(Stored data)
---*---
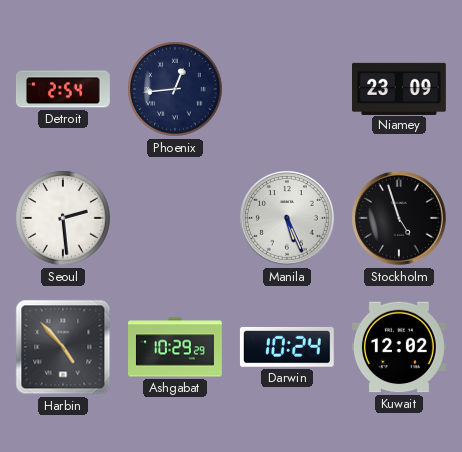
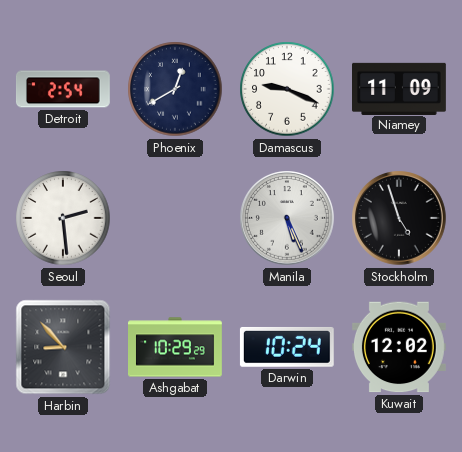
Phoenix: 12:44 -> 12:40
Damascus: none -> 9:19
Niamey: 23:09 -> 11:09
Harbin: 4:53 -> 8:53
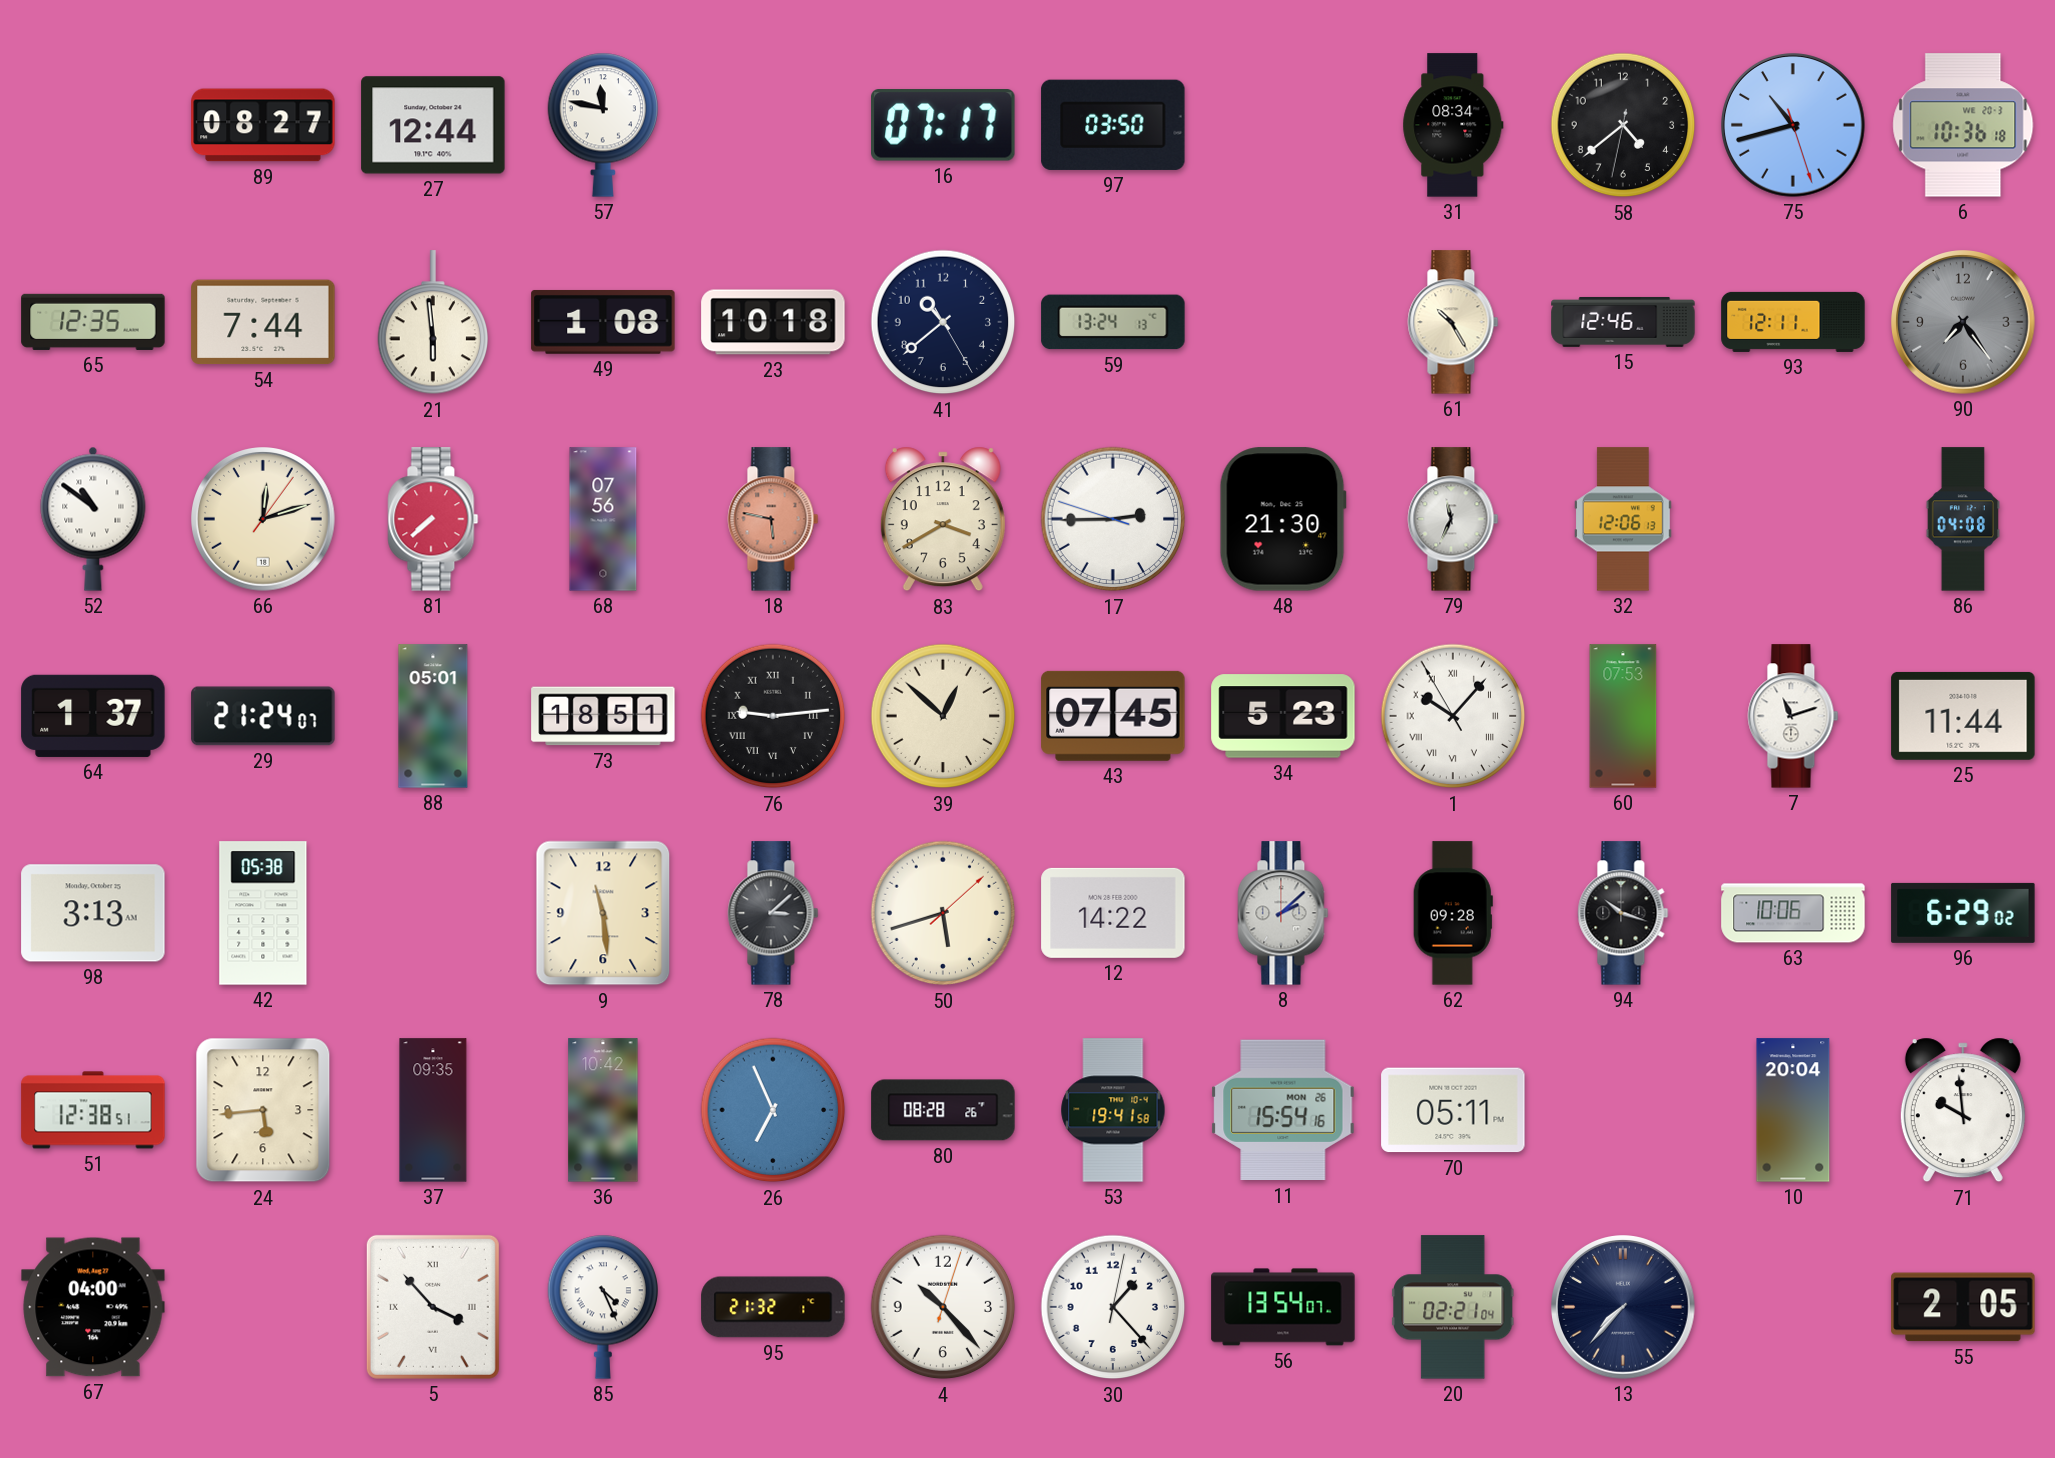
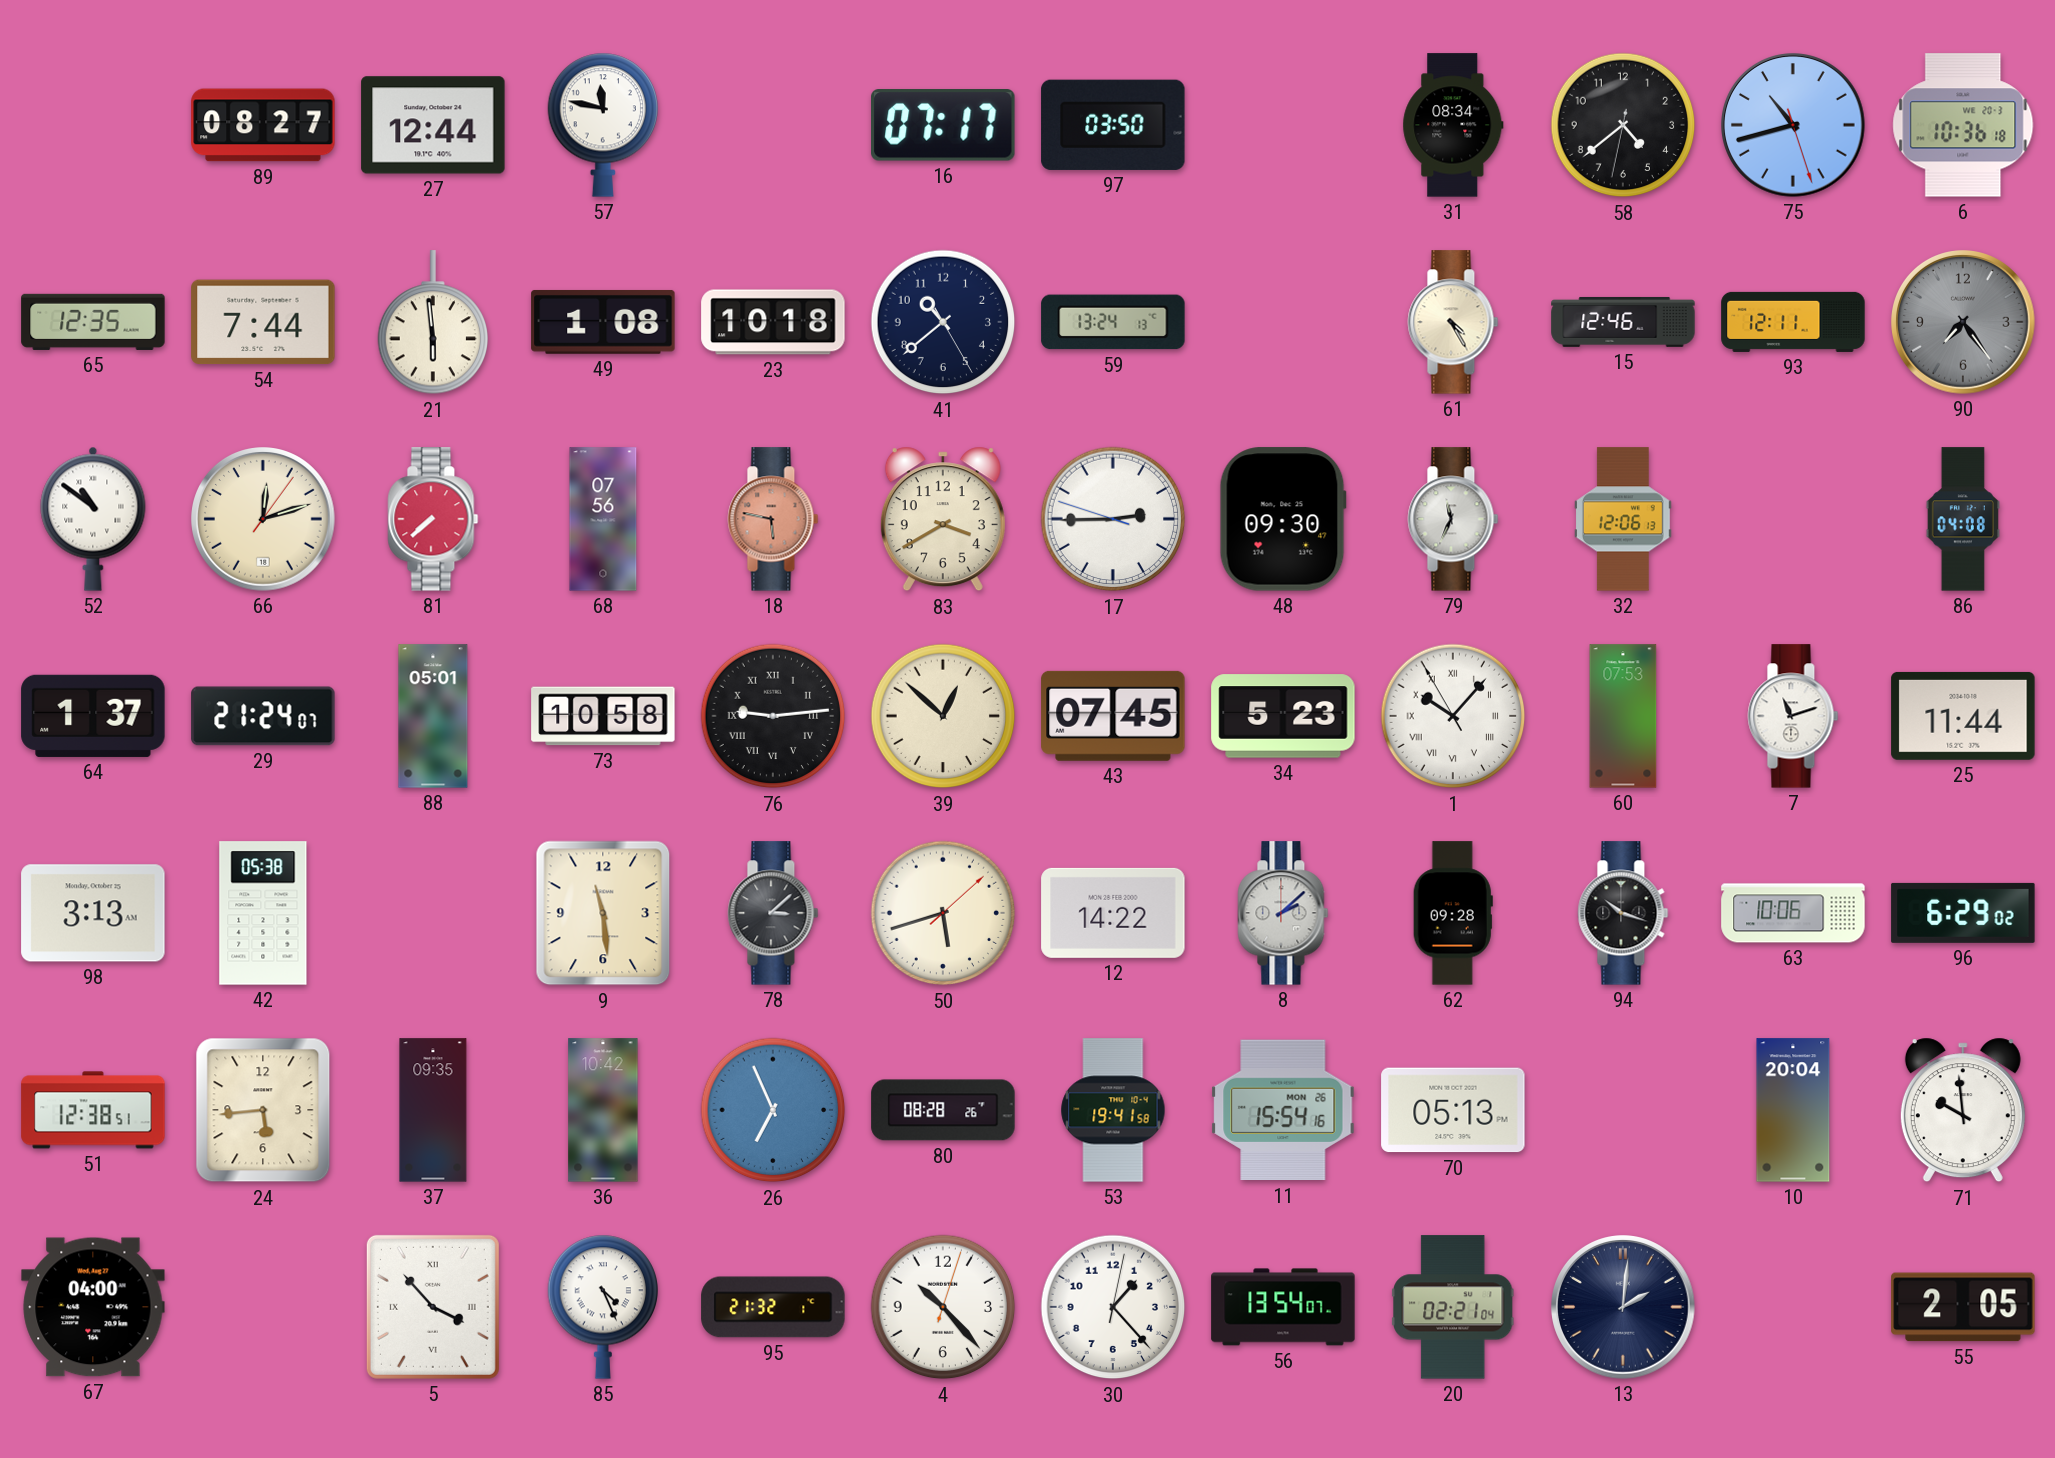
61: 10:25 -> 4:25
48: 21:30 -> 09:30
73: 18:51 -> 10:58
70: 05:11 -> 05:13
13: 7:37 -> 2:01
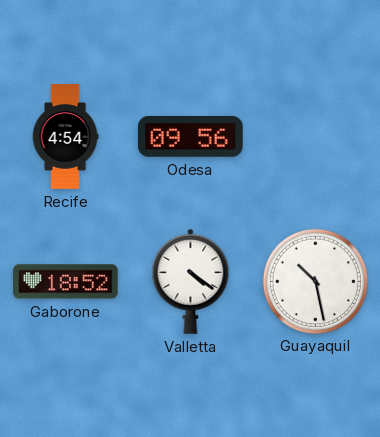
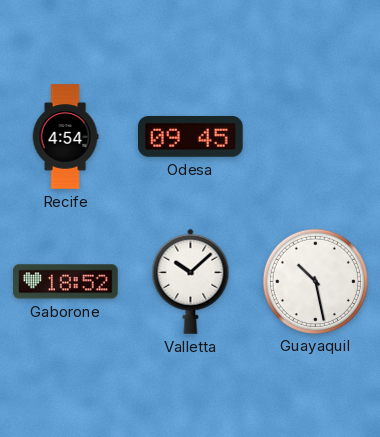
Odesa: 09:56 -> 09:45
Valletta: 4:21 -> 10:08
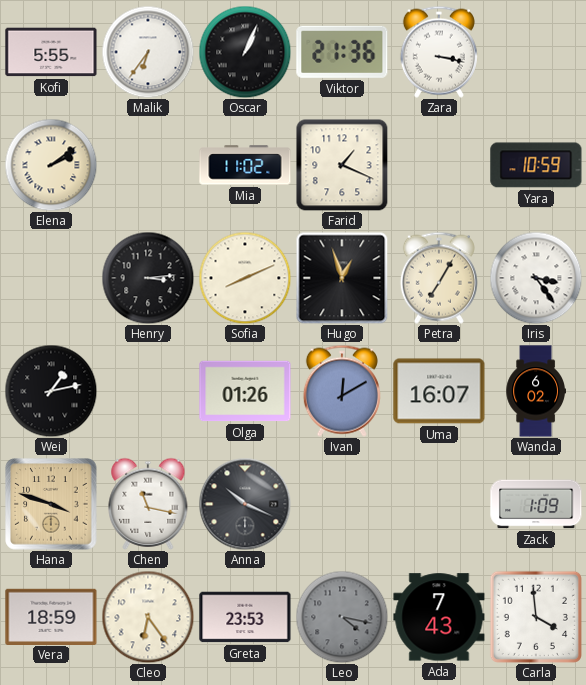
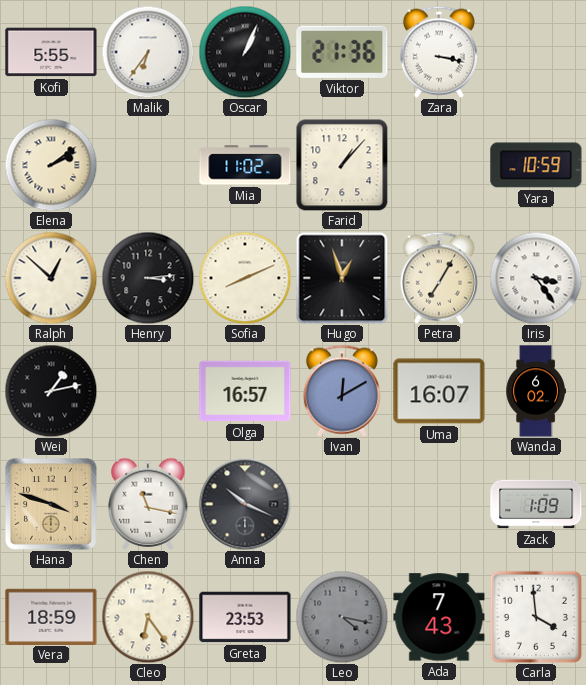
Farid: 1:19 -> 1:07
Ralph: none -> 12:52
Olga: 01:26 -> 16:57
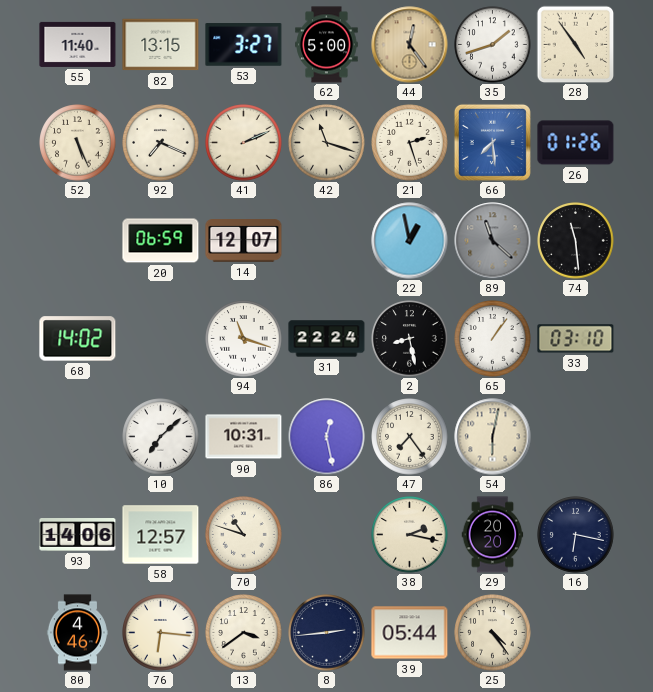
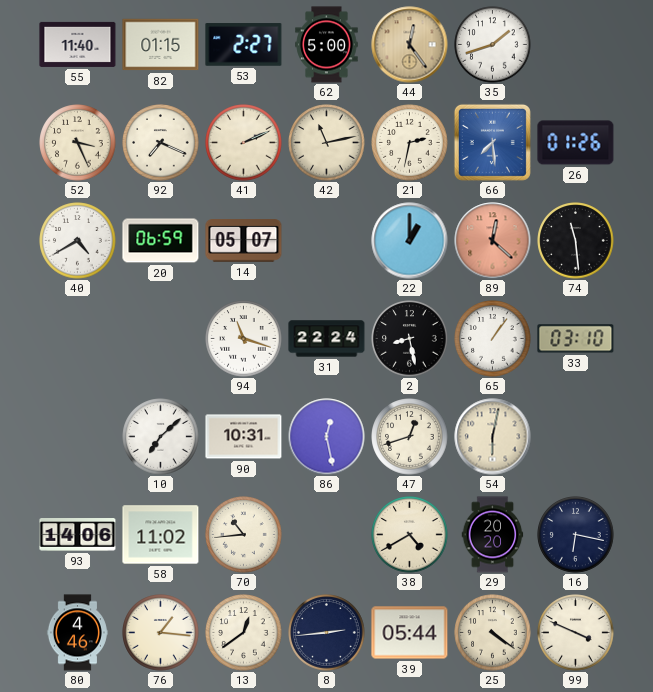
82: 13:15 -> 01:15
53: 3:27 -> 2:27
28: 4:54 -> none
52: 5:26 -> 3:26
42: 11:18 -> 11:13
21: 2:27 -> 2:32
40: none -> 4:40
14: 12:07 -> 05:07
22: 12:58 -> 1:00
89: 11:22 -> 12:22
89 dial: grey -> salmon
68: 14:02 -> none
47: 7:24 -> 12:42
58: 12:57 -> 11:02
70: 10:48 -> 10:44
38: 2:17 -> 4:40
76: 6:16 -> 1:16
13: 3:39 -> 12:39
25: 4:24 -> 4:21
99: none -> 3:49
---*---
**EXERCISE GOAL:** Edit the lines in all the records so that every instance of "none" becomes "unset", and keep everything else unchanged. Leave the pictures out of your answer.

**FINAL ANSWER:**
Phoenix: 12:44 -> 12:40
Damascus: unset -> 9:19
Niamey: 23:09 -> 11:09
Harbin: 4:53 -> 8:53
61: 10:25 -> 4:25
48: 21:30 -> 09:30
73: 18:51 -> 10:58
70: 05:11 -> 05:13
13: 7:37 -> 2:01
Odesa: 09:56 -> 09:45
Valletta: 4:21 -> 10:08
Farid: 1:19 -> 1:07
Ralph: unset -> 12:52
Olga: 01:26 -> 16:57
82: 13:15 -> 01:15
53: 3:27 -> 2:27
28: 4:54 -> unset
52: 5:26 -> 3:26
42: 11:18 -> 11:13
21: 2:27 -> 2:32
40: unset -> 4:40
14: 12:07 -> 05:07
22: 12:58 -> 1:00
89: 11:22 -> 12:22
89 dial: grey -> salmon
68: 14:02 -> unset
47: 7:24 -> 12:42
58: 12:57 -> 11:02
70: 10:48 -> 10:44
38: 2:17 -> 4:40
76: 6:16 -> 1:16
13: 3:39 -> 12:39
25: 4:24 -> 4:21
99: unset -> 3:49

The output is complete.